/---
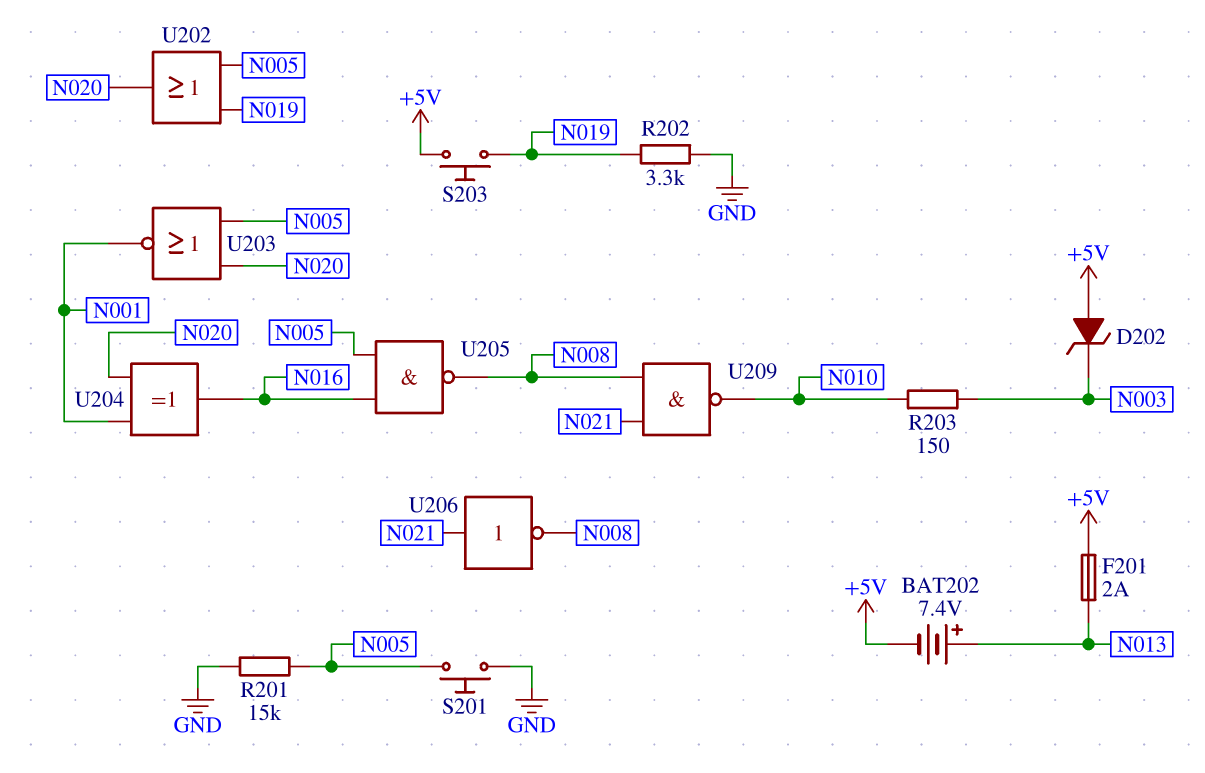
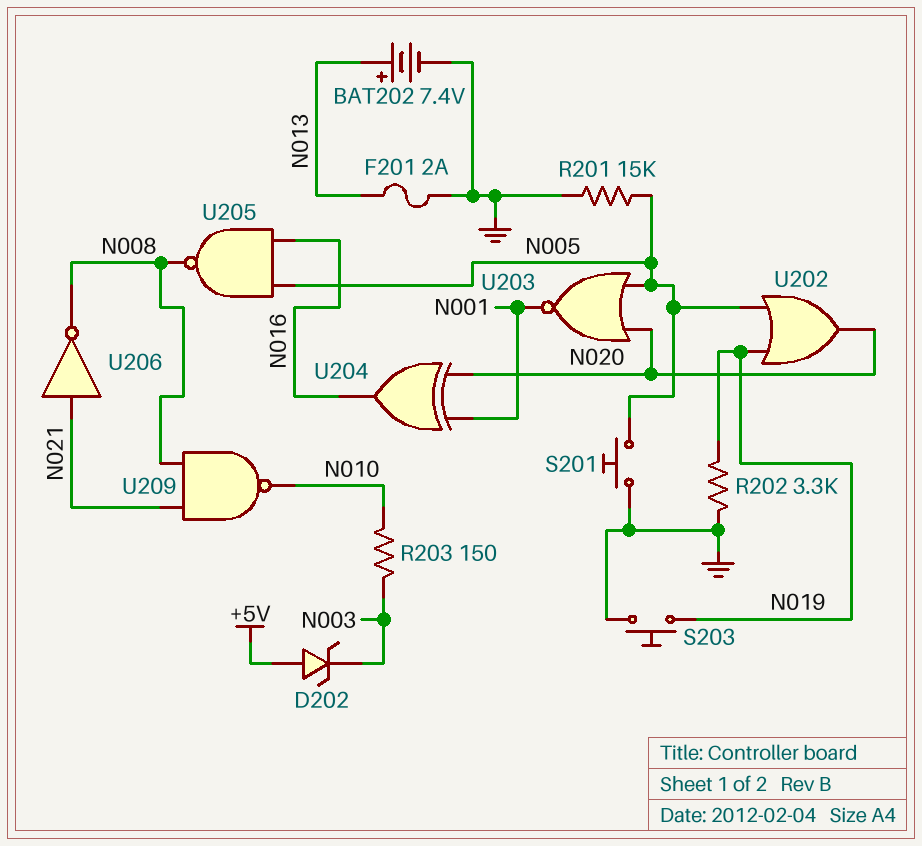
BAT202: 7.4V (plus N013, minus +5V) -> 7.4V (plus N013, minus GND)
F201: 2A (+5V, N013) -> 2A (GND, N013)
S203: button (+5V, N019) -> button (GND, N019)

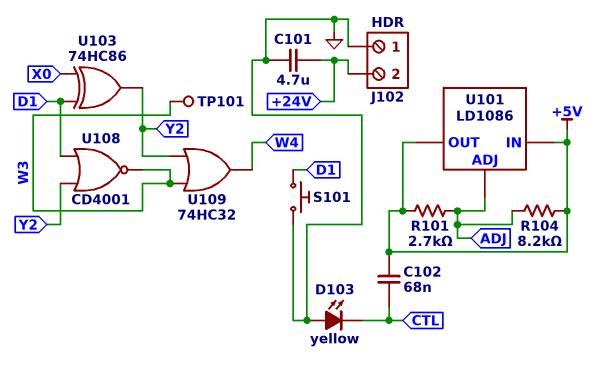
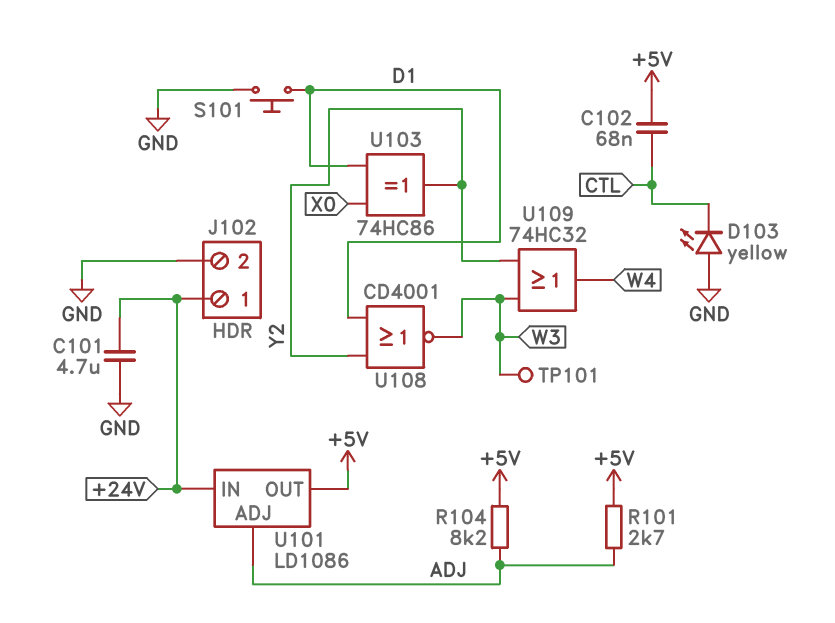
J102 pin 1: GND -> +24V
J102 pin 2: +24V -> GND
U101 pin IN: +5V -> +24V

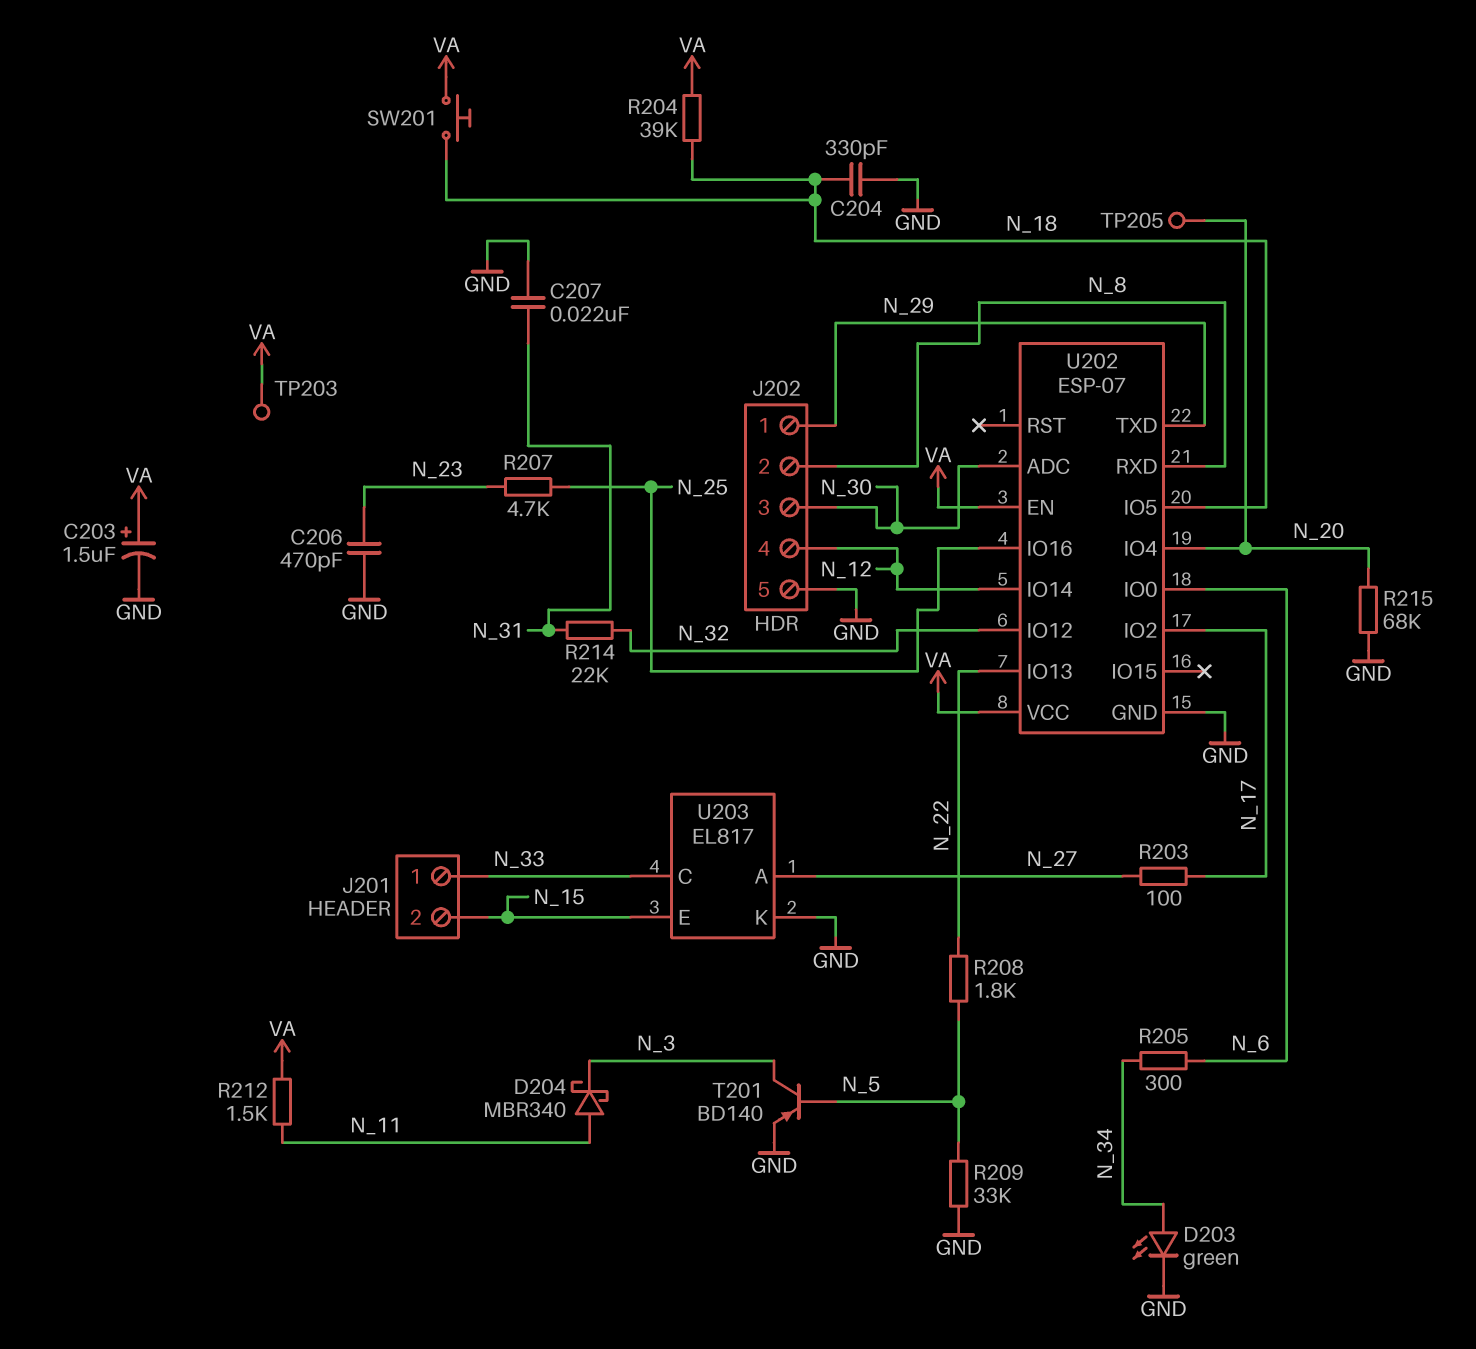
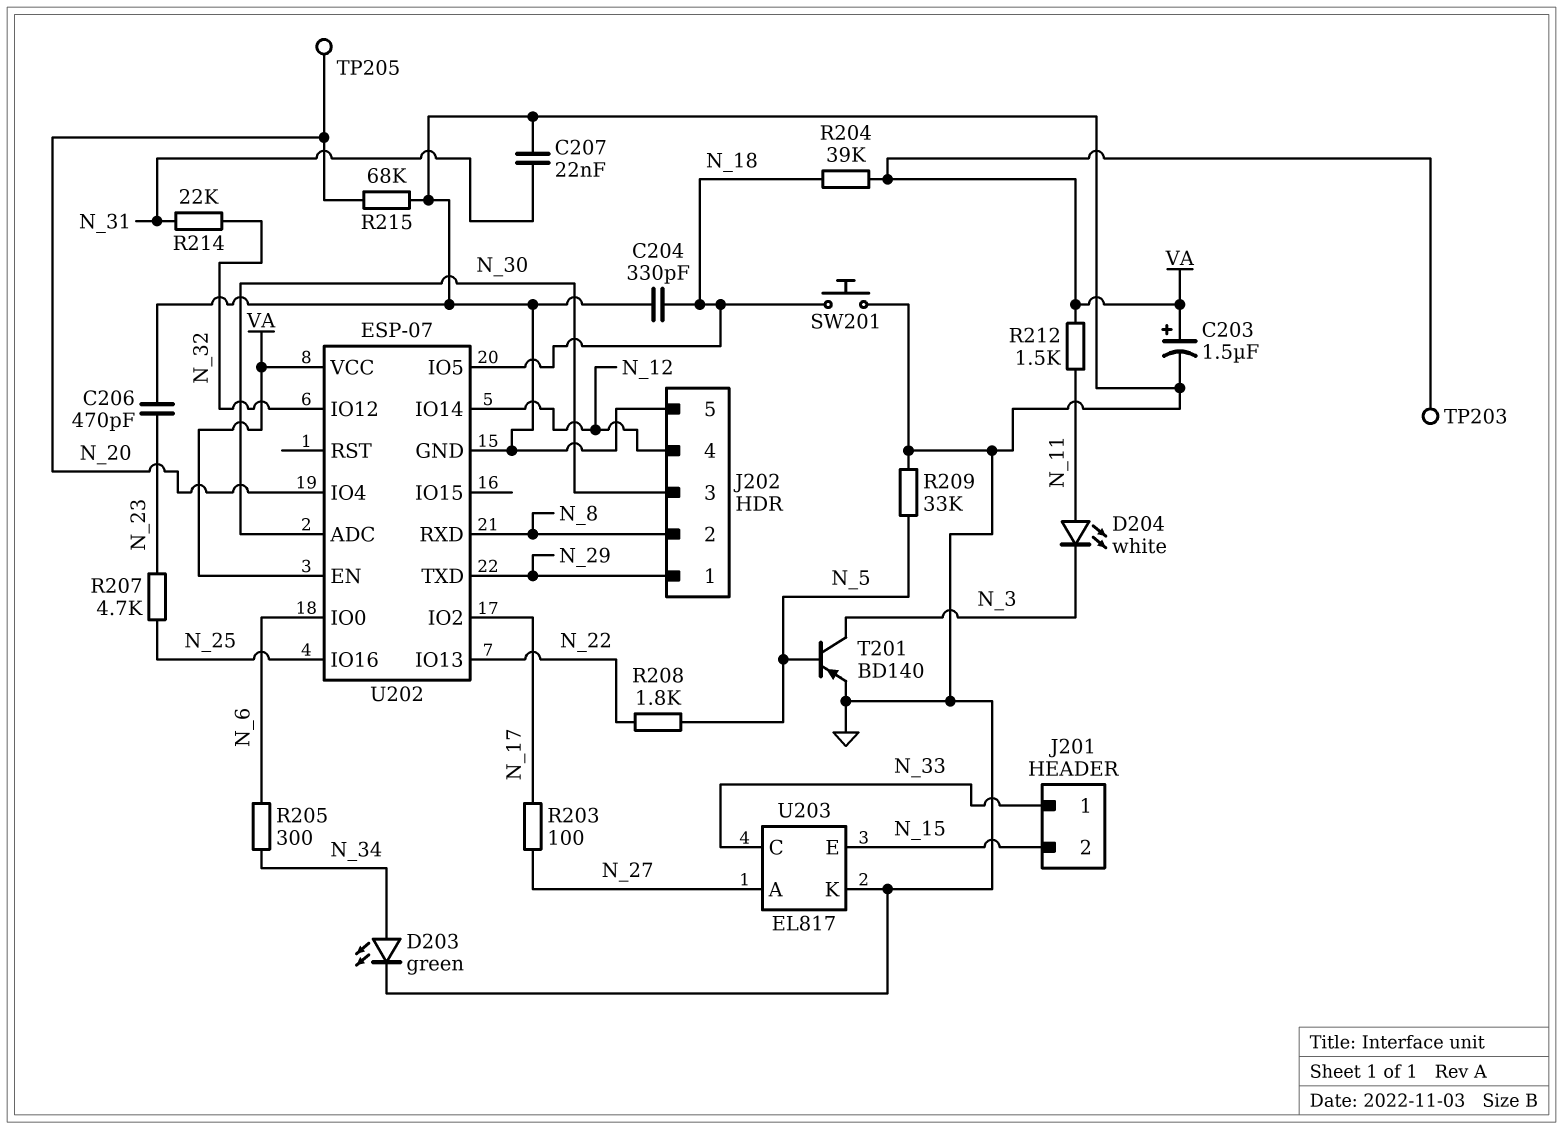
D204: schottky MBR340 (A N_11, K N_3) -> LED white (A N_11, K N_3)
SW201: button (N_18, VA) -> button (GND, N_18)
\---
◆ WHAT IS NEEDED ◆
The response must restate each line of the material above exactly and contain no images.

◆ EXERCISE SOLUTION ◆
BAT202: 7.4V (plus N013, minus +5V) -> 7.4V (plus N013, minus GND)
F201: 2A (+5V, N013) -> 2A (GND, N013)
S203: button (+5V, N019) -> button (GND, N019)

J102 pin 1: GND -> +24V
J102 pin 2: +24V -> GND
U101 pin IN: +5V -> +24V

D204: schottky MBR340 (A N_11, K N_3) -> LED white (A N_11, K N_3)
SW201: button (N_18, VA) -> button (GND, N_18)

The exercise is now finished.